(Satellite object listings)
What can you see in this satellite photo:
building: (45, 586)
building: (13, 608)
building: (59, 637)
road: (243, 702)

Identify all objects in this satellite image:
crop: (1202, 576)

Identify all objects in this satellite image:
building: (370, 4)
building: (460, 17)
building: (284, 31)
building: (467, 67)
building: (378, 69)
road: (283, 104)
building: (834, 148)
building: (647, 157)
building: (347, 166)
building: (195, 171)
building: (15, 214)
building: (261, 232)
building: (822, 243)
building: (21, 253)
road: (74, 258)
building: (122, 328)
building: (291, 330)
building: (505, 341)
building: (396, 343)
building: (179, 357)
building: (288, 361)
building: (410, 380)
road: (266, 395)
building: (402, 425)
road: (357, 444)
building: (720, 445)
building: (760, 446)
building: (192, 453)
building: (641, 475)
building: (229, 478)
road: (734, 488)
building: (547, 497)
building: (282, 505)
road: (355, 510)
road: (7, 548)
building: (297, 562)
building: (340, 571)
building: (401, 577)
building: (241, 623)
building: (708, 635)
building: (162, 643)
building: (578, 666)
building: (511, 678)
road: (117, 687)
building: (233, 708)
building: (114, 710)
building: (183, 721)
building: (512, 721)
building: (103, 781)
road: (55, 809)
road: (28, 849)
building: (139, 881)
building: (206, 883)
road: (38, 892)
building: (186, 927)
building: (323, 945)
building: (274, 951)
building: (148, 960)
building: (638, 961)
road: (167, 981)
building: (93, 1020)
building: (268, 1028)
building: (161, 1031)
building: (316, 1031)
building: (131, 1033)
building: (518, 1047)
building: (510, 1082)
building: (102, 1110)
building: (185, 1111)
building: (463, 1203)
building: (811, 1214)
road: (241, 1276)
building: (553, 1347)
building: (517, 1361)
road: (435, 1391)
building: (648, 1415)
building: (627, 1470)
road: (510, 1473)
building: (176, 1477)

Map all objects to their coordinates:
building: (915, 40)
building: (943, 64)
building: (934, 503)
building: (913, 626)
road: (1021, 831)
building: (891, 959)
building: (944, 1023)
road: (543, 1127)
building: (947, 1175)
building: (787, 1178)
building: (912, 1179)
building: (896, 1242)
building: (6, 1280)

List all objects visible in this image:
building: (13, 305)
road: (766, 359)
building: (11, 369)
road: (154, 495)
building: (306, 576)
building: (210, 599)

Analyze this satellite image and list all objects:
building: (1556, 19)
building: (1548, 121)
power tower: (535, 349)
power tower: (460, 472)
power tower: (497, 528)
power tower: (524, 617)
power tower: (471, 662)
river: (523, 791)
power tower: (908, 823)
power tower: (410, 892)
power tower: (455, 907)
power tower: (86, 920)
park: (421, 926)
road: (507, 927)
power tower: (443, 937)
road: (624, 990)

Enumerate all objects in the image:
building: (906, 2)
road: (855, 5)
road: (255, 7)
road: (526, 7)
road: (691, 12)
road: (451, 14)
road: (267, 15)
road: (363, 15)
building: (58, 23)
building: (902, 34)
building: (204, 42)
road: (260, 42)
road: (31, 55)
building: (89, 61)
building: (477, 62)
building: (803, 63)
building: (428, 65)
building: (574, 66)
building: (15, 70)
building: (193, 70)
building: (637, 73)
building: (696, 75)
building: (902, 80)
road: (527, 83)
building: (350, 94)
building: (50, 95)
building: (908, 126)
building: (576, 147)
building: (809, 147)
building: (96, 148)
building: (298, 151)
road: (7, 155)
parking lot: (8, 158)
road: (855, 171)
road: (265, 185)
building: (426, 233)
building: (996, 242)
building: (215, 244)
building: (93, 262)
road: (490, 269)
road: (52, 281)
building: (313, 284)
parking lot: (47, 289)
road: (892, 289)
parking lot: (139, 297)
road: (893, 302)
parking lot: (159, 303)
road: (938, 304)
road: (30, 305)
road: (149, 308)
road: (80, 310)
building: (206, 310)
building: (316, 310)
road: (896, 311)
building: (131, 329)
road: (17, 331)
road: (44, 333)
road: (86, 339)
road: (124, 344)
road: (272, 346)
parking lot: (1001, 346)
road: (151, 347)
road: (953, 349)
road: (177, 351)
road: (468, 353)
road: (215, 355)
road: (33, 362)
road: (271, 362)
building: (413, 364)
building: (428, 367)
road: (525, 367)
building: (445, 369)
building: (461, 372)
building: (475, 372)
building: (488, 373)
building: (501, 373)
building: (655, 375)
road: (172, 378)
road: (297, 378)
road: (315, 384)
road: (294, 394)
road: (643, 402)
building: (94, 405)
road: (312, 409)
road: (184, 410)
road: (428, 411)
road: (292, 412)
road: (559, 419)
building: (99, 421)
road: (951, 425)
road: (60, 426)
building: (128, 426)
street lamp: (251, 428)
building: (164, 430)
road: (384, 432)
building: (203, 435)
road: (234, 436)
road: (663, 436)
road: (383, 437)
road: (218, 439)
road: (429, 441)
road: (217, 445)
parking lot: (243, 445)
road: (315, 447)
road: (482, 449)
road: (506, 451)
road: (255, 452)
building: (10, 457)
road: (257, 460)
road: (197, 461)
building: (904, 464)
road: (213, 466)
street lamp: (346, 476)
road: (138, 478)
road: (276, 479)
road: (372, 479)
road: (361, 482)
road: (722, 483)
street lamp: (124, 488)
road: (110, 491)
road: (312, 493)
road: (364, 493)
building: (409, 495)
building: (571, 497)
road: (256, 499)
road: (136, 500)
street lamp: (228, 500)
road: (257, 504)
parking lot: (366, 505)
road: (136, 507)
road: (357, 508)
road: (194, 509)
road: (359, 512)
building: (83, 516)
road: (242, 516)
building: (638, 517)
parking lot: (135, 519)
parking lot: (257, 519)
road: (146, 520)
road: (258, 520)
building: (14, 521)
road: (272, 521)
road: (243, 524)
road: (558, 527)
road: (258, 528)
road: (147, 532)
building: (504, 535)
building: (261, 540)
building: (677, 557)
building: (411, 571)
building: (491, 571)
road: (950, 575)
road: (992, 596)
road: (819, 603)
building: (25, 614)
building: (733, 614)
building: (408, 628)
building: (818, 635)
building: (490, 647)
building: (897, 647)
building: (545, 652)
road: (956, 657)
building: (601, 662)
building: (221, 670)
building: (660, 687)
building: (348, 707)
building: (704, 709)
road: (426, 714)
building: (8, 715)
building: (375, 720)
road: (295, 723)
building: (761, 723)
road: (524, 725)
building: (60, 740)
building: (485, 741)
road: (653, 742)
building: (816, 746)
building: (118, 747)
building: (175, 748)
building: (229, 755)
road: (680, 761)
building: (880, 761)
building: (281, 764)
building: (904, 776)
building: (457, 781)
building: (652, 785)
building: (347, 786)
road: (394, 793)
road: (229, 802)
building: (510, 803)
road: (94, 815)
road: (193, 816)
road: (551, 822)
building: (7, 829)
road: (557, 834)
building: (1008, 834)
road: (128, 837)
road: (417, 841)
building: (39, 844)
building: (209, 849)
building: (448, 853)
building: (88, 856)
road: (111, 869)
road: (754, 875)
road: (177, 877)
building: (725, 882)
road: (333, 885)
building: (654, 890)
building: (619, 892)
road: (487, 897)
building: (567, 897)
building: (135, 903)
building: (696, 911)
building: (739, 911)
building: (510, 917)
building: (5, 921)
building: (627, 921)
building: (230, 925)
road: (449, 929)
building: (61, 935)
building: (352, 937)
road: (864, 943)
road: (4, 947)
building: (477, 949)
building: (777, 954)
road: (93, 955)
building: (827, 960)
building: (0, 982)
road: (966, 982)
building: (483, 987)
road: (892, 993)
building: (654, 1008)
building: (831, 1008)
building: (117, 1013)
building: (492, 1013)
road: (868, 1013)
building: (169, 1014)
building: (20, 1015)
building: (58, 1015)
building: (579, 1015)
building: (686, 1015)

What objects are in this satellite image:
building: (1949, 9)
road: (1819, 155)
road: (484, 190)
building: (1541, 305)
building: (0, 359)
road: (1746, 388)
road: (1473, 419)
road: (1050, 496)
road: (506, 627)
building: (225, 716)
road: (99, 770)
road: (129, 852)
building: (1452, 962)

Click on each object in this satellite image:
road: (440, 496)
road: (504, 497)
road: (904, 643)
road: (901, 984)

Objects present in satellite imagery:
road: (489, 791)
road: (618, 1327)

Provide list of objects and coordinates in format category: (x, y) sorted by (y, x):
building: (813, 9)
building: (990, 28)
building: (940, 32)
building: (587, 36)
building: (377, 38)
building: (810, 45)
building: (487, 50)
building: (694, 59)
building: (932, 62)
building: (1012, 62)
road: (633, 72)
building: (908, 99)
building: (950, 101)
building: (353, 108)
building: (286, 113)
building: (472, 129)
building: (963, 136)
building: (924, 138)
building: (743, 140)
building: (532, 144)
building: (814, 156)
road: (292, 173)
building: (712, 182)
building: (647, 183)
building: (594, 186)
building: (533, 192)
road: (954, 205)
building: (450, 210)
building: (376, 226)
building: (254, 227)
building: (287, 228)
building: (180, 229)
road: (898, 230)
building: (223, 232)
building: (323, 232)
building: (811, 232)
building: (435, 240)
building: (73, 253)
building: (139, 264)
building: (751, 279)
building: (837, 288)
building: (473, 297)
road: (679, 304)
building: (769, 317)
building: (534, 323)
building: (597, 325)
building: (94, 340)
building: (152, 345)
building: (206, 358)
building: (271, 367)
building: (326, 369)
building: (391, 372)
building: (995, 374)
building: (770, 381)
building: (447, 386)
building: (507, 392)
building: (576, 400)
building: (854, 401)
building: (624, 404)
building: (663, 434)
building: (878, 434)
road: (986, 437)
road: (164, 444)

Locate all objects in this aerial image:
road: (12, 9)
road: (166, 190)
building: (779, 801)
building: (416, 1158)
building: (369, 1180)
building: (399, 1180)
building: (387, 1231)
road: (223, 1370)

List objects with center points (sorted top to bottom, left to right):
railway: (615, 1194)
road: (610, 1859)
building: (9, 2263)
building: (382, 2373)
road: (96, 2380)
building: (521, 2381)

== YOUR INSTRUCTIONS ==
Each line of the records that contains the string "power" must be copied.

== SOLUTION ==
power tower: (535, 349)
power tower: (460, 472)
power tower: (497, 528)
power tower: (524, 617)
power tower: (471, 662)
power tower: (908, 823)
power tower: (410, 892)
power tower: (455, 907)
power tower: (86, 920)
power tower: (443, 937)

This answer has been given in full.